▶ **SOURCE INFORMATION**:
⁂

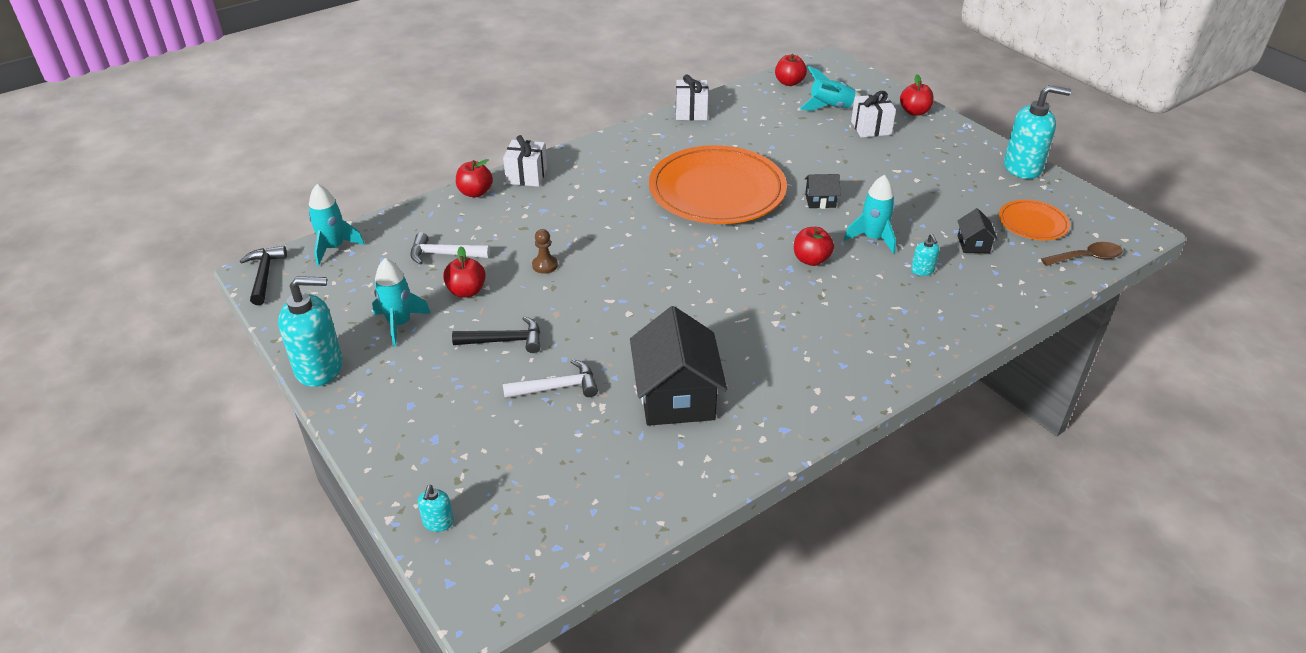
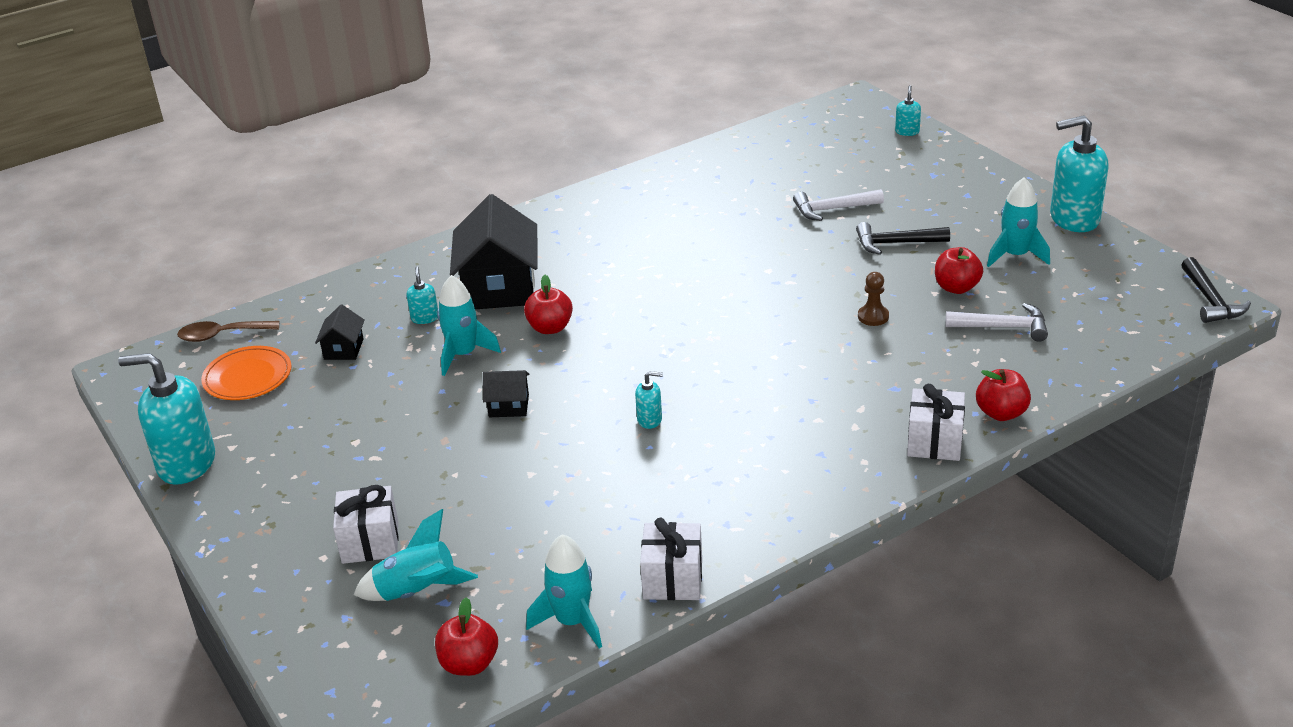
camera: 175 degrees left, 5 degrees down
(334, 248) = (1150, 333): turquoise rocket -> turquoise rocket (572, 621)
(676, 396) = (719, 205): black house -> black house (499, 287)
(717, 191) = (650, 420): orange plate -> turquoise soap dispenser
(914, 112) = (274, 581): red apple -> none

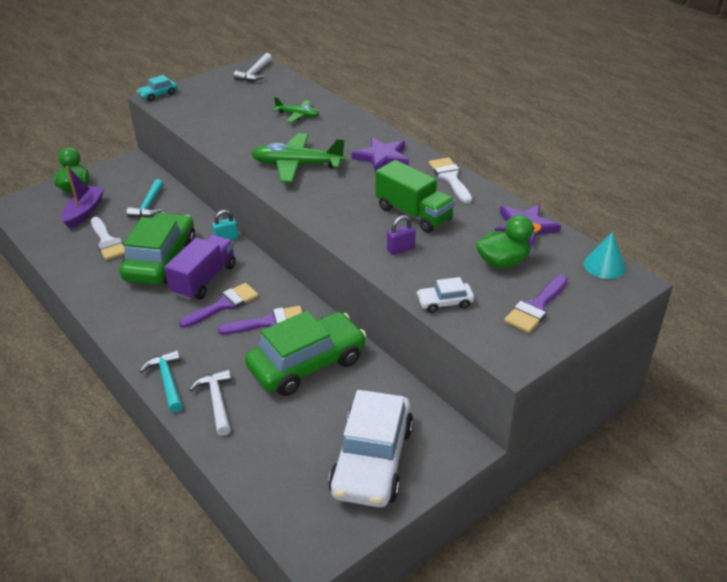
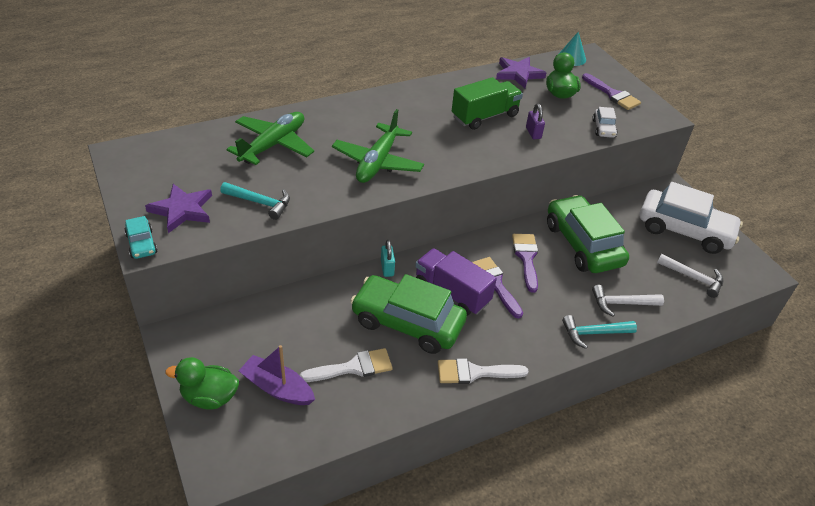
camera: 80 degrees left, 5 degrees up
(149, 205) = (292, 325): turquoise hammer -> turquoise hammer (260, 203)
(255, 73) = (144, 158): white hammer -> white hammer (693, 278)
(297, 115) = (273, 145): green plane -> green plane, size x1.78
(382, 157) = (387, 113): purple star -> purple star (182, 210)
(450, 178) = (437, 87): white brush -> white brush (475, 372)

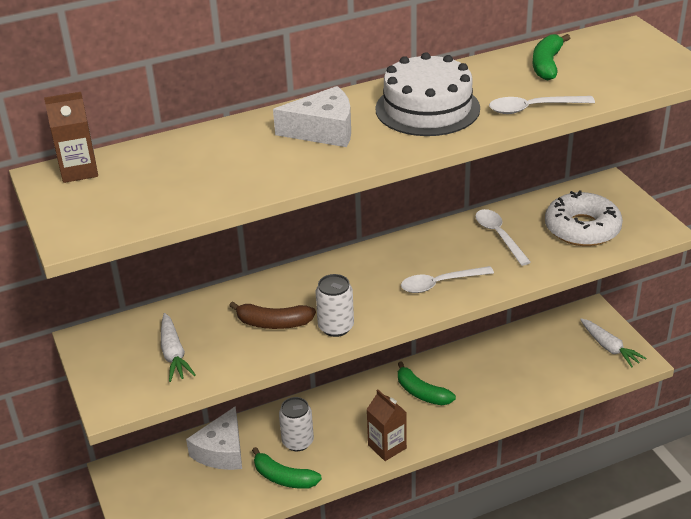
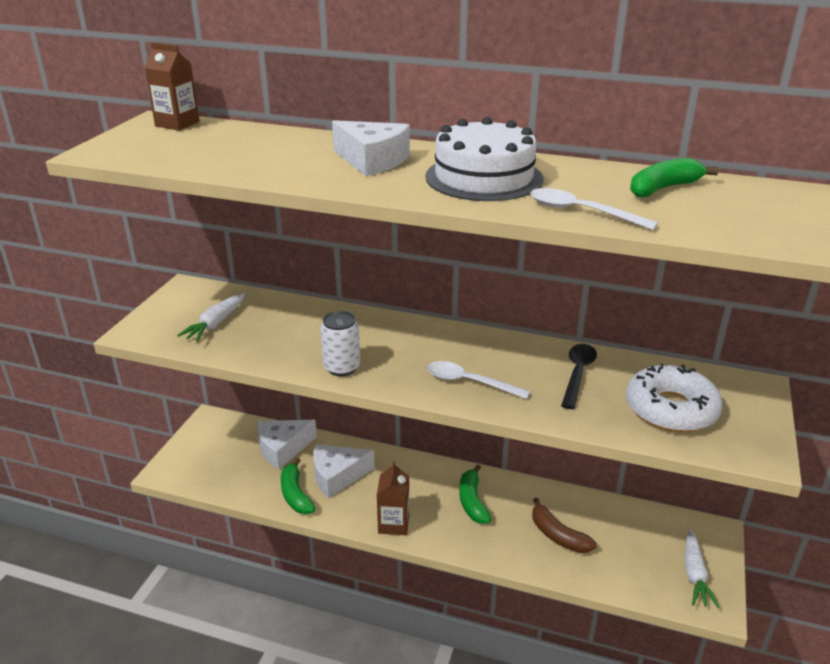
camera: 40 degrees right, 5 degrees down
(273, 323) = (305, 340): brown banana -> brown banana (558, 535)
(298, 442) = (337, 476): white can -> white cheese
(499, 236) = (577, 374): white spoon -> black spoon

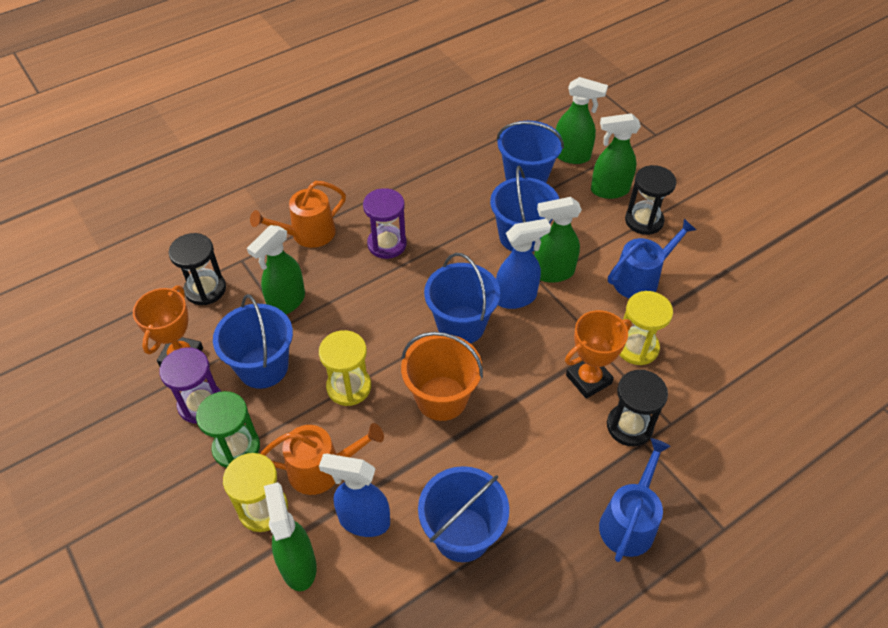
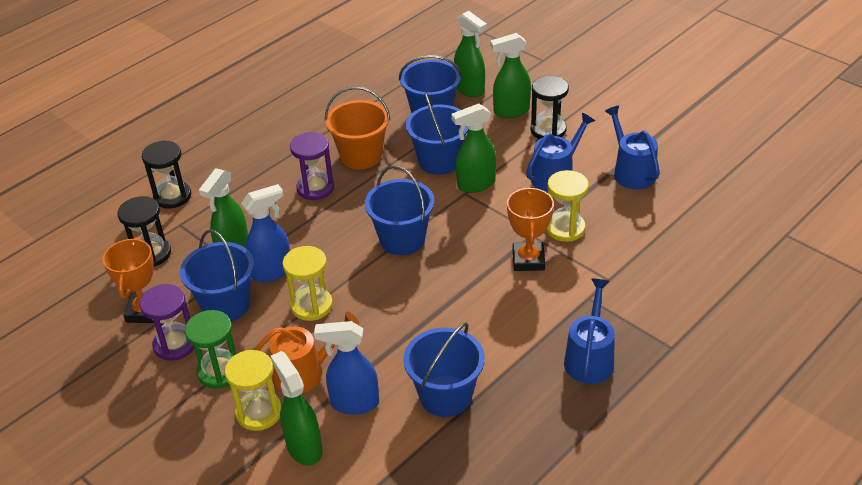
camera: 10 degrees left, 10 degrees down
(308, 234) = (237, 193): orange watering can -> none
(441, 398) = (399, 298): orange bucket -> orange bucket (361, 156)
(516, 298) = (447, 209): blue spray bottle -> blue spray bottle (272, 271)
(572, 156) = (470, 89): green spray bottle -> green spray bottle turned 45 degrees clockwise
(588, 379) = (528, 260): orange trophy -> orange trophy turned 45 degrees counterclockwise
(629, 426) = (573, 288): black hourglass -> black hourglass (172, 196)
(723, 290) = (631, 172): none -> blue watering can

⁂

▶ **INSTRUCTIONS TO FOLLOW**:
From the line holding "(273, 323) = (305, 340): brown" to the final line of the data above, give each line again exactly, both ends included, and drop the pictures.

▶ **WORKED SOLUTION**:
(273, 323) = (305, 340): brown banana -> brown banana (558, 535)
(298, 442) = (337, 476): white can -> white cheese
(499, 236) = (577, 374): white spoon -> black spoon

camera: 10 degrees left, 10 degrees down
(308, 234) = (237, 193): orange watering can -> none
(441, 398) = (399, 298): orange bucket -> orange bucket (361, 156)
(516, 298) = (447, 209): blue spray bottle -> blue spray bottle (272, 271)
(572, 156) = (470, 89): green spray bottle -> green spray bottle turned 45 degrees clockwise
(588, 379) = (528, 260): orange trophy -> orange trophy turned 45 degrees counterclockwise
(629, 426) = (573, 288): black hourglass -> black hourglass (172, 196)
(723, 290) = (631, 172): none -> blue watering can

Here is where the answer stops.